■ Exercise prompt
Would you return the lines between the one holding "(260, 513) = (631, 354): brown" and the one holding "(364, 578) = (341, 352): none -> orange ruler", inclusive, and only those, exactly as they stand in the listing below?

■ Provided records
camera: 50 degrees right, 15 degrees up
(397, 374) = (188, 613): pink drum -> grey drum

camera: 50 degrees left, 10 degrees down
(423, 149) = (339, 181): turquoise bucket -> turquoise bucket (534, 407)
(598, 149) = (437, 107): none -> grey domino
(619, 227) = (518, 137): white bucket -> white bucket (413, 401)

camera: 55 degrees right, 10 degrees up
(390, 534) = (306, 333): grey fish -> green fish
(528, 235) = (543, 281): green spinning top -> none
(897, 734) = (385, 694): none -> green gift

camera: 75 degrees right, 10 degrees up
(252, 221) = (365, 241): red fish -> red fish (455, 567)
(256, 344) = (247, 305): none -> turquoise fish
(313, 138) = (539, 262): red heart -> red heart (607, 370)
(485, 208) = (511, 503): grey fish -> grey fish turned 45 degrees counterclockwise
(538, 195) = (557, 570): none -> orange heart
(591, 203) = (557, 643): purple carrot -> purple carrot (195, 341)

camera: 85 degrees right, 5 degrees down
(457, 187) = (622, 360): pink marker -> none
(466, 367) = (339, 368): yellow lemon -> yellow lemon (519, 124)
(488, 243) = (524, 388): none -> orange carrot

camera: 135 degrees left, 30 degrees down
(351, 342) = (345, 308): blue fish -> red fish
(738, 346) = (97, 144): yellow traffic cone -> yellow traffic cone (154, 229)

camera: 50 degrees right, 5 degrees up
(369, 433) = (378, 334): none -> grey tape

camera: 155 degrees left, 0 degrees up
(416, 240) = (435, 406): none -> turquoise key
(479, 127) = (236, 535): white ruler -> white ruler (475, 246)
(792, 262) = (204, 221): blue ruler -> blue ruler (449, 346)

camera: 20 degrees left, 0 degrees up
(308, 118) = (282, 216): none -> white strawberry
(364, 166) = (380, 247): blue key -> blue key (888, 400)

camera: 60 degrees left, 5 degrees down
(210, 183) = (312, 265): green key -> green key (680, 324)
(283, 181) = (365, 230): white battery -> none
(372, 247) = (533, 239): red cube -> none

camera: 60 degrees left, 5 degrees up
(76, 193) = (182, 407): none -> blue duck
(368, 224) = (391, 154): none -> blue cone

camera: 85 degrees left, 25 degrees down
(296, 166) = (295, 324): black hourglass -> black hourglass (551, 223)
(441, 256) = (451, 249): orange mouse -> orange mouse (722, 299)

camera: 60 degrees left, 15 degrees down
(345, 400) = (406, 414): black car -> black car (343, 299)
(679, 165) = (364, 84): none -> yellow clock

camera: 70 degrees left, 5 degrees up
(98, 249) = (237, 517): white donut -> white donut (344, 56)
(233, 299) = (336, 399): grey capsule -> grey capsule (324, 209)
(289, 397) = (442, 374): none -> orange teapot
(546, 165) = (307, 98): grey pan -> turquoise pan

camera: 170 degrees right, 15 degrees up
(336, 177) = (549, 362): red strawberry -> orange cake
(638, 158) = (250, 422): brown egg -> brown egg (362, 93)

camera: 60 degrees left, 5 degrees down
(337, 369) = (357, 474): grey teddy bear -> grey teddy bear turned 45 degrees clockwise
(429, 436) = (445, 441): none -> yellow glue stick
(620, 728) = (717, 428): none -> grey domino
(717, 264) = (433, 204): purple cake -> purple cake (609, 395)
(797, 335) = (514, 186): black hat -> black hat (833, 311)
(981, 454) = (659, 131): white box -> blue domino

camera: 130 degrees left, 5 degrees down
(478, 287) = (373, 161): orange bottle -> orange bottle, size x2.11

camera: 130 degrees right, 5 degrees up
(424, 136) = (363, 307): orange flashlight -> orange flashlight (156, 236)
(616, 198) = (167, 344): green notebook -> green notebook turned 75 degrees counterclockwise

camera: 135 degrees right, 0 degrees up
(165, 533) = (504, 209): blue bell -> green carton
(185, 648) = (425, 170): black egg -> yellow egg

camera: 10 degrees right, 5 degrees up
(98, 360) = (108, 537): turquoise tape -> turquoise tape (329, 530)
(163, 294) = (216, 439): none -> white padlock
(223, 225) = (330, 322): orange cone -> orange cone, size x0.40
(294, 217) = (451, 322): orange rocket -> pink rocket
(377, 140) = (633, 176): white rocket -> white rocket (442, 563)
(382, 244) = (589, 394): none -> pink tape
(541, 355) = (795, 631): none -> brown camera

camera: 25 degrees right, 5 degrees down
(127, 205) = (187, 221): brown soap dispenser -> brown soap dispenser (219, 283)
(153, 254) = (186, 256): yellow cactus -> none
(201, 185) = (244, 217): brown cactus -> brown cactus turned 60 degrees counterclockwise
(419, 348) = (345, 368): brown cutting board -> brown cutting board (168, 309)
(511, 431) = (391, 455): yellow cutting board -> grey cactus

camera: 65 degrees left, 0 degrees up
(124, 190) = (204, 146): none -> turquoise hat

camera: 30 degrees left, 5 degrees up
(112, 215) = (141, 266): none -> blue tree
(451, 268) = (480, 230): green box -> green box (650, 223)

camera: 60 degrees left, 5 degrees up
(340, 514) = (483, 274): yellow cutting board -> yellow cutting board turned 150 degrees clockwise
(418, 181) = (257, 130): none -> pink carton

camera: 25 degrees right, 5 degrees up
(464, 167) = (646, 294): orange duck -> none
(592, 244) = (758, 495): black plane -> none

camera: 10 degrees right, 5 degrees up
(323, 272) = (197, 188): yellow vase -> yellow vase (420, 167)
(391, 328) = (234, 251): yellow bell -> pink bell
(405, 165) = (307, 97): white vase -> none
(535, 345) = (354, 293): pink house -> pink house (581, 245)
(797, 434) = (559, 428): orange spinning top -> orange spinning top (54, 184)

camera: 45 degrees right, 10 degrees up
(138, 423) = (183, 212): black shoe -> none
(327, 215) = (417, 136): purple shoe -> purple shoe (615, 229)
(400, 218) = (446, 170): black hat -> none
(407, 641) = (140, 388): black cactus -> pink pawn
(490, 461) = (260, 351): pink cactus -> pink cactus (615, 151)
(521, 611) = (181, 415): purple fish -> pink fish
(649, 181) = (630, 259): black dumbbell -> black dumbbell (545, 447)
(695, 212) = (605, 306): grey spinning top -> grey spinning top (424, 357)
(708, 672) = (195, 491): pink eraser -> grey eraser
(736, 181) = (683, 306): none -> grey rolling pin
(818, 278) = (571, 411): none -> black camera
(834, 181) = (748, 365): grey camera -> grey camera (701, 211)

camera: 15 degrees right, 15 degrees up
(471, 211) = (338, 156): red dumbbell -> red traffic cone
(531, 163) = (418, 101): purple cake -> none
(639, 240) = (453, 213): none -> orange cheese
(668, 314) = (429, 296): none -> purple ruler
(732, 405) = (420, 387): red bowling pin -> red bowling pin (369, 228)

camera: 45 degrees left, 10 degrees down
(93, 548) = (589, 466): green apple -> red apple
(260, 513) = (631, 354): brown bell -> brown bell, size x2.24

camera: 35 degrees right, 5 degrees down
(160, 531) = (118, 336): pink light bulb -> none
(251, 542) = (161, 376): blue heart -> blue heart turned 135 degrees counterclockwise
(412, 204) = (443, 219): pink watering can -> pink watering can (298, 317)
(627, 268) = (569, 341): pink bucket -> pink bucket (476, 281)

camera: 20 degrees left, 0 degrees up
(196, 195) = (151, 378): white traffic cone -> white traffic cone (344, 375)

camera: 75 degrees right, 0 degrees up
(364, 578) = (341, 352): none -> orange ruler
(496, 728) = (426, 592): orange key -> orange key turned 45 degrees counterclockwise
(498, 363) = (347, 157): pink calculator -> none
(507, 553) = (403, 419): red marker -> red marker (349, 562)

■ Output for this exercise
(260, 513) = (631, 354): brown bell -> brown bell, size x2.24

camera: 35 degrees right, 5 degrees down
(160, 531) = (118, 336): pink light bulb -> none
(251, 542) = (161, 376): blue heart -> blue heart turned 135 degrees counterclockwise
(412, 204) = (443, 219): pink watering can -> pink watering can (298, 317)
(627, 268) = (569, 341): pink bucket -> pink bucket (476, 281)

camera: 20 degrees left, 0 degrees up
(196, 195) = (151, 378): white traffic cone -> white traffic cone (344, 375)

camera: 75 degrees right, 0 degrees up
(364, 578) = (341, 352): none -> orange ruler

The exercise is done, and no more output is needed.